Materials provided START
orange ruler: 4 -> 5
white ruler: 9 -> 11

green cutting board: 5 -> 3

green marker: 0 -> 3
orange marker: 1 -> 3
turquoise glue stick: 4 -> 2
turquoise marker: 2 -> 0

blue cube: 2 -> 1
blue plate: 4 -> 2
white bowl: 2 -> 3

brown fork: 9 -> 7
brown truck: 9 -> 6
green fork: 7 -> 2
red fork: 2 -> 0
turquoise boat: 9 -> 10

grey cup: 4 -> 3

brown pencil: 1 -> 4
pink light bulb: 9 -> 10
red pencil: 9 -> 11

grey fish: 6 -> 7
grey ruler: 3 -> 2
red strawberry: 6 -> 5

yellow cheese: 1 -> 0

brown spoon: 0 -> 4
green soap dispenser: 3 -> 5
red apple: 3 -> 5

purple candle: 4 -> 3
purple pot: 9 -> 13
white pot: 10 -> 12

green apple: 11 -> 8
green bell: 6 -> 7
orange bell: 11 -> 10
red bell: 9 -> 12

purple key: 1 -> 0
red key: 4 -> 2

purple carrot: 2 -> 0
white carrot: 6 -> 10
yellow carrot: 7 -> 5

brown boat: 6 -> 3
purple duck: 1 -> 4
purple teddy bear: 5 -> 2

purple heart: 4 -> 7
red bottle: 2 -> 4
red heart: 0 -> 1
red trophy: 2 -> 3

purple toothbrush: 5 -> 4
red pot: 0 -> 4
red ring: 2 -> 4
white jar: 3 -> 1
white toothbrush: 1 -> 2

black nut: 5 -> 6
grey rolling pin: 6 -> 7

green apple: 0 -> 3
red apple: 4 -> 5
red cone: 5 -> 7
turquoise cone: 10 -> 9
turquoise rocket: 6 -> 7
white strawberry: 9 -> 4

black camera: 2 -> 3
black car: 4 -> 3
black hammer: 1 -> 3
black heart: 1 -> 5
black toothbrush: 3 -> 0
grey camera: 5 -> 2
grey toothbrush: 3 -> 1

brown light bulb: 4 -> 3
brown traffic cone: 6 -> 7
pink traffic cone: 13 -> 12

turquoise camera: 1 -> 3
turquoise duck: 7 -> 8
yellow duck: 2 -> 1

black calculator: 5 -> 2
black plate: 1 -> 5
Materials provided END
• Aim of the task
In the data above, which lines lie between the line with "red strawberry: 6 -> 5" and the line with "green apple: 0 -> 3", inclusive? Print those lines exactly and nothing else.

• Exercise output
red strawberry: 6 -> 5

yellow cheese: 1 -> 0

brown spoon: 0 -> 4
green soap dispenser: 3 -> 5
red apple: 3 -> 5

purple candle: 4 -> 3
purple pot: 9 -> 13
white pot: 10 -> 12

green apple: 11 -> 8
green bell: 6 -> 7
orange bell: 11 -> 10
red bell: 9 -> 12

purple key: 1 -> 0
red key: 4 -> 2

purple carrot: 2 -> 0
white carrot: 6 -> 10
yellow carrot: 7 -> 5

brown boat: 6 -> 3
purple duck: 1 -> 4
purple teddy bear: 5 -> 2

purple heart: 4 -> 7
red bottle: 2 -> 4
red heart: 0 -> 1
red trophy: 2 -> 3

purple toothbrush: 5 -> 4
red pot: 0 -> 4
red ring: 2 -> 4
white jar: 3 -> 1
white toothbrush: 1 -> 2

black nut: 5 -> 6
grey rolling pin: 6 -> 7

green apple: 0 -> 3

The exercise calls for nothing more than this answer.